> **DATA SHOWN**
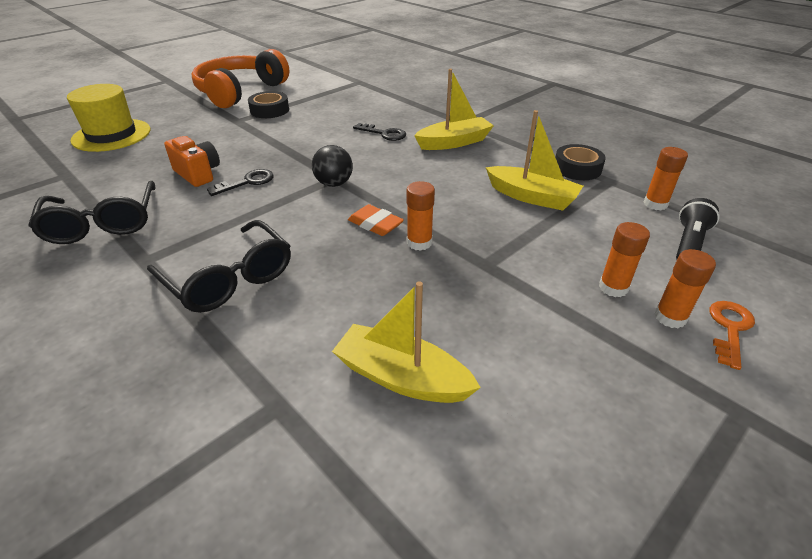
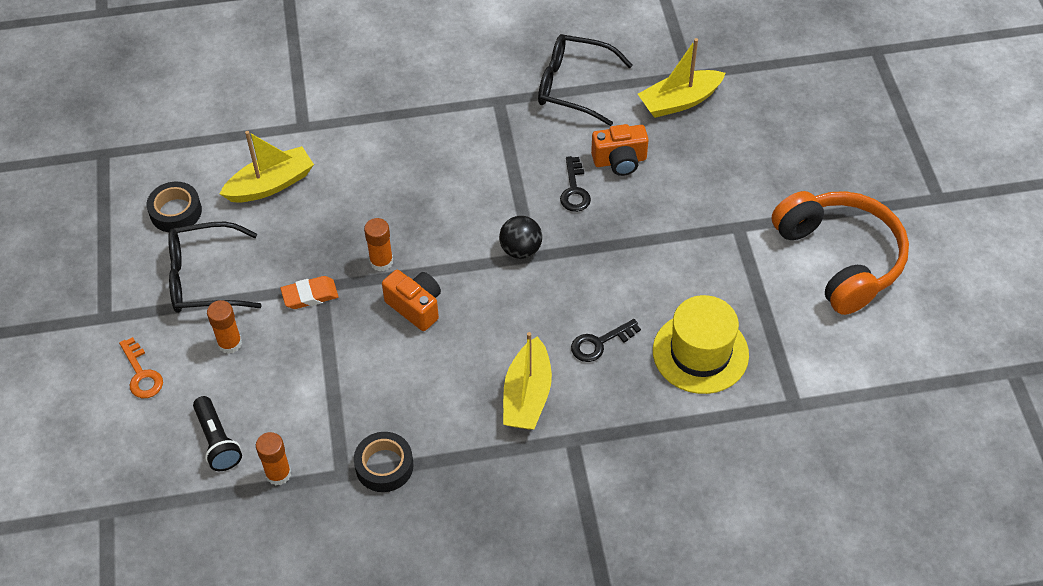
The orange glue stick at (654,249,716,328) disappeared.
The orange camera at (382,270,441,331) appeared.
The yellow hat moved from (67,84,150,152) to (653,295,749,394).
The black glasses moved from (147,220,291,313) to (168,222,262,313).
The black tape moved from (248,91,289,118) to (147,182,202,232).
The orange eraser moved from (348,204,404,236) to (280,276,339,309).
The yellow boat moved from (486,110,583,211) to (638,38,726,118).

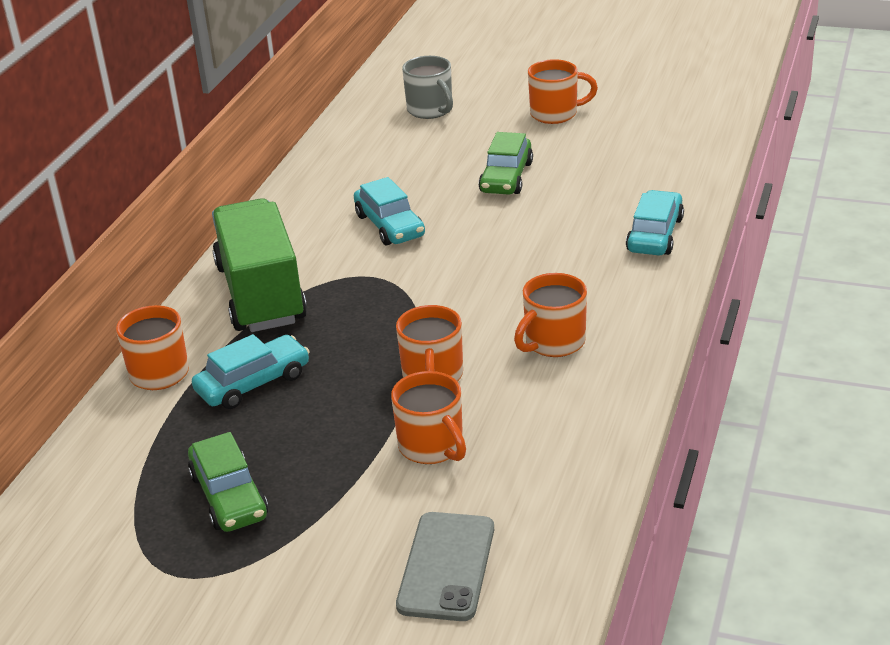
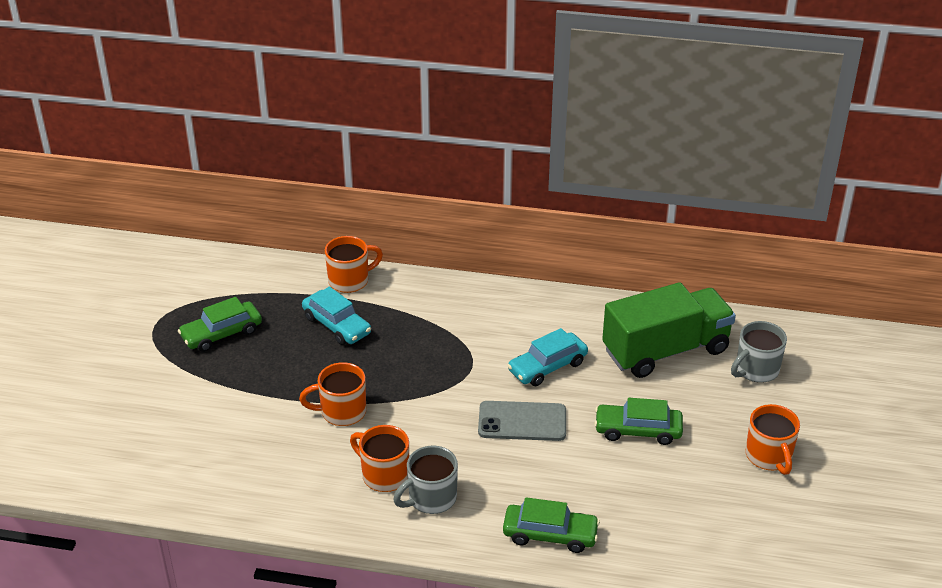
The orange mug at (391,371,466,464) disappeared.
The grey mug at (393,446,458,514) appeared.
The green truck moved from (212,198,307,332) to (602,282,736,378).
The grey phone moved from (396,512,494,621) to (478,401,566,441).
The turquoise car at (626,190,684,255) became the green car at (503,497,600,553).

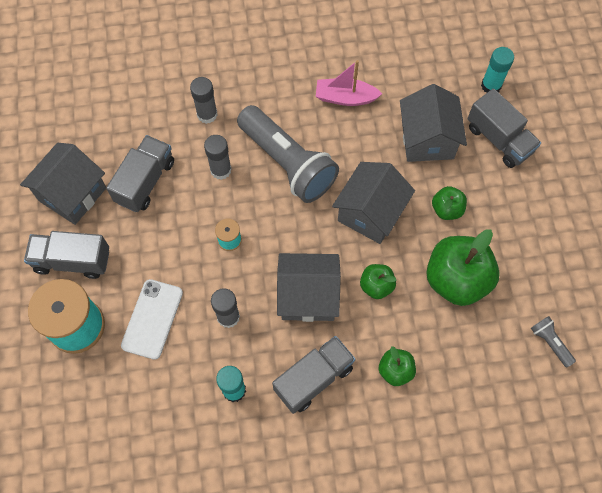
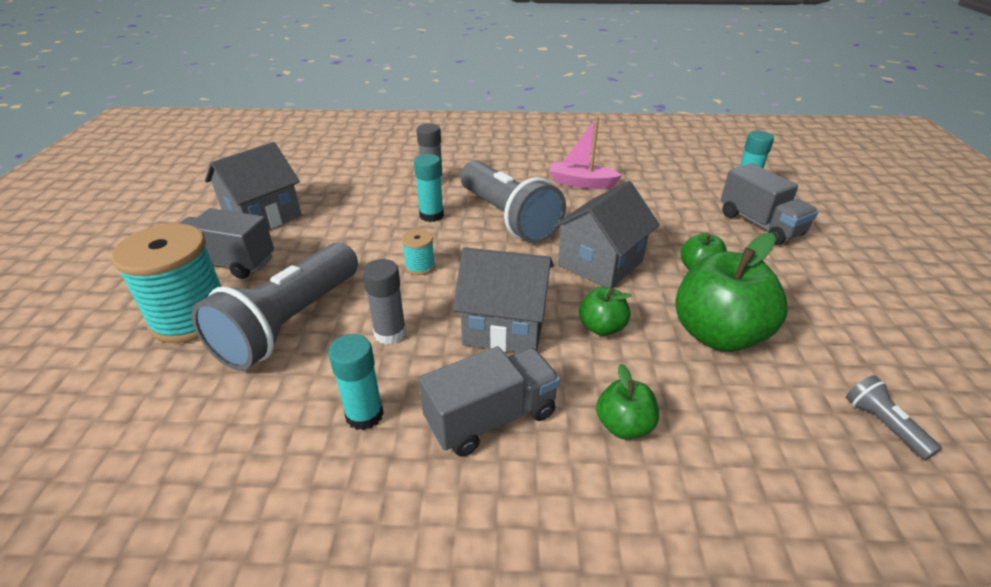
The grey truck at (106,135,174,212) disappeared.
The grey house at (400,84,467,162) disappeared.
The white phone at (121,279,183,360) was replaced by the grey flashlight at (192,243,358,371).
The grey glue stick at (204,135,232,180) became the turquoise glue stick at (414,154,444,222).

> **TASK STATEMENT**
Give back exactly the lines above that run from the one with "The turquoise car" to the one with "The grey house", including both, with the pictures left out.

> **YOUR RESPONSE**
The turquoise car at (626,190,684,255) became the green car at (503,497,600,553).

The grey truck at (106,135,174,212) disappeared.
The grey house at (400,84,467,162) disappeared.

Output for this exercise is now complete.